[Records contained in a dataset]
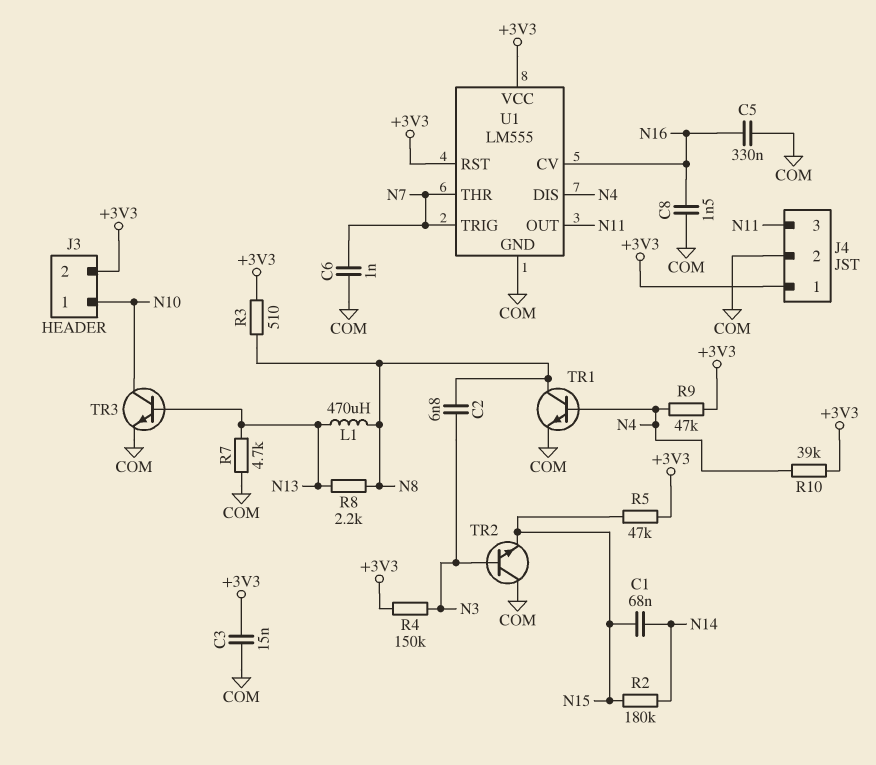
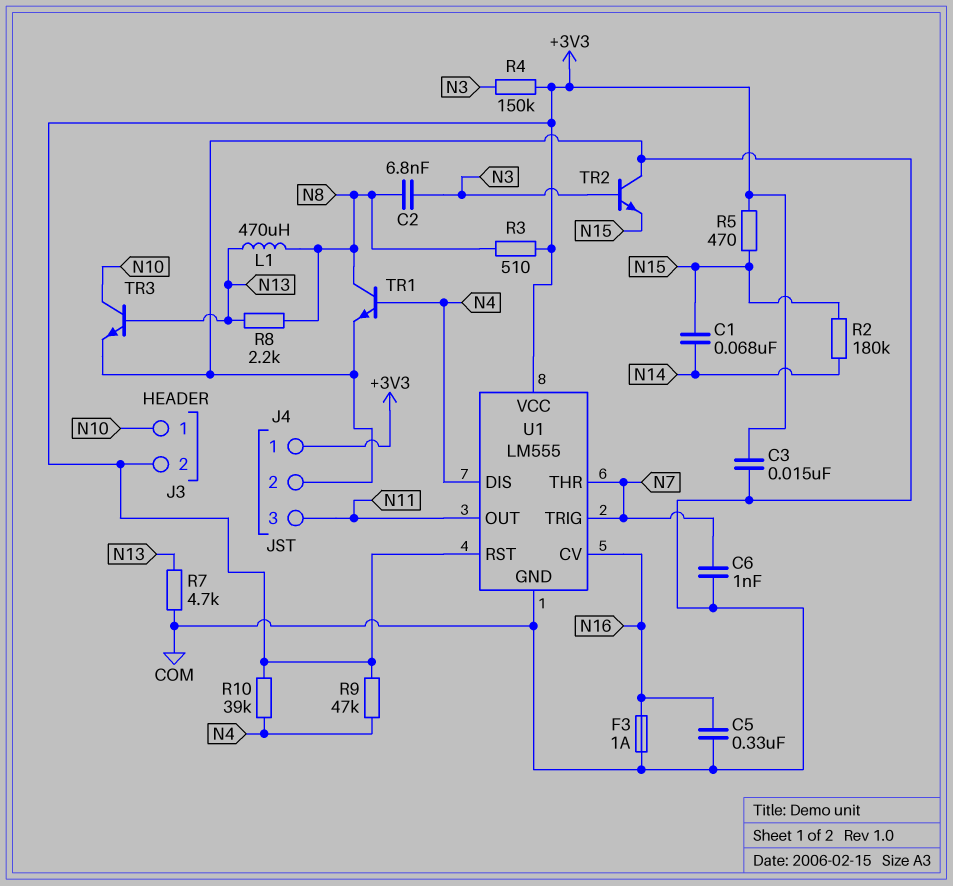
C8: 1.5nF (COM, N16) -> none
F3: none -> 1A (COM, N16)
R5: 47k (+3V3, N15) -> 470 (+3V3, N15)

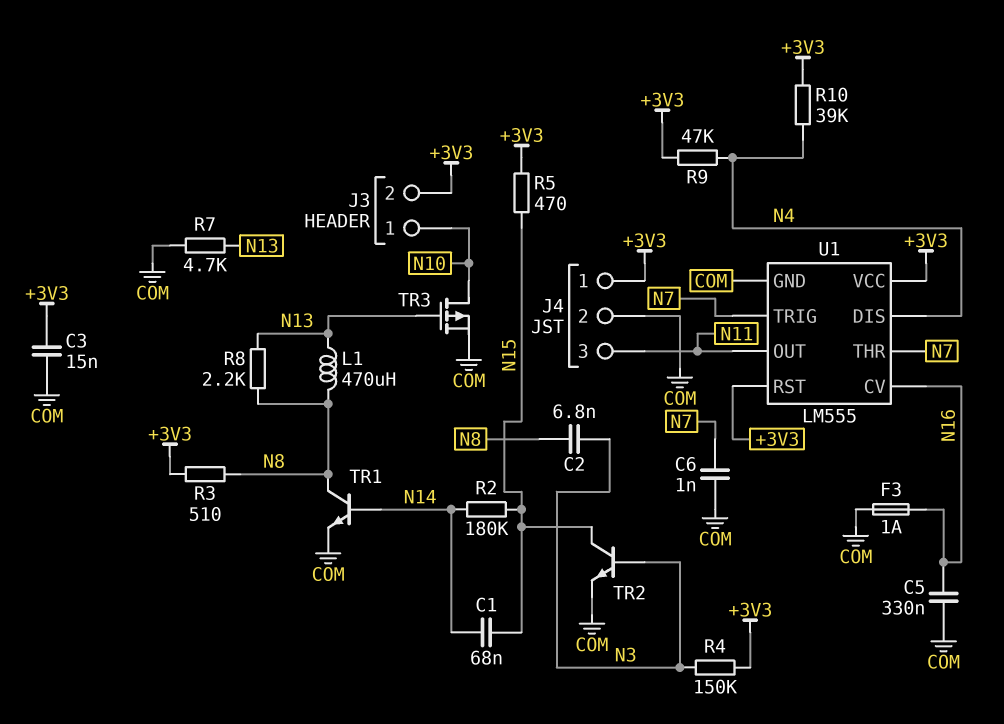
TR1: NPN (B N4, C N8, E COM) -> NPN (B N14, C N8, E COM)
TR2: NPN (B N3, C COM, E N15) -> NPN (B N3, C N15, E COM)
TR3: NPN (B N13, C N10, E COM) -> PMOS (G N13, D N10, S COM)

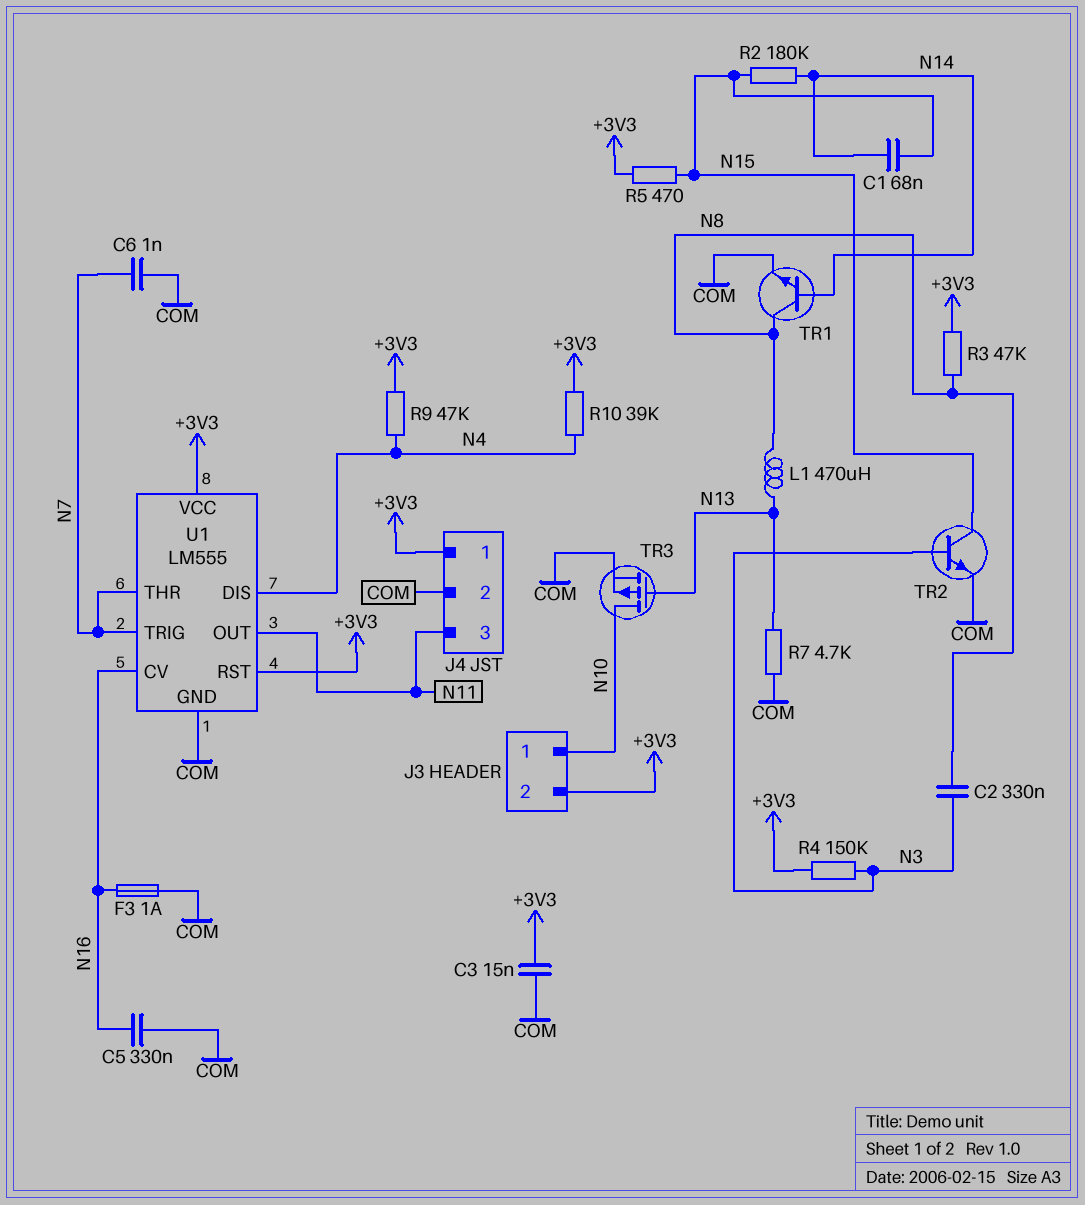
C2: 6.8nF (N3, N8) -> 330nF (N3, N8)
R3: 510 (+3V3, N8) -> 47k (+3V3, N8)
R8: 2.2k (N8, N13) -> none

> **To do**
From the line containing "TR2: NPN (B" down to the last line of the entries above, set down every line exactly. Omit all pictures.

> **Answer area**
TR2: NPN (B N3, C COM, E N15) -> NPN (B N3, C N15, E COM)
TR3: NPN (B N13, C N10, E COM) -> PMOS (G N13, D N10, S COM)

C2: 6.8nF (N3, N8) -> 330nF (N3, N8)
R3: 510 (+3V3, N8) -> 47k (+3V3, N8)
R8: 2.2k (N8, N13) -> none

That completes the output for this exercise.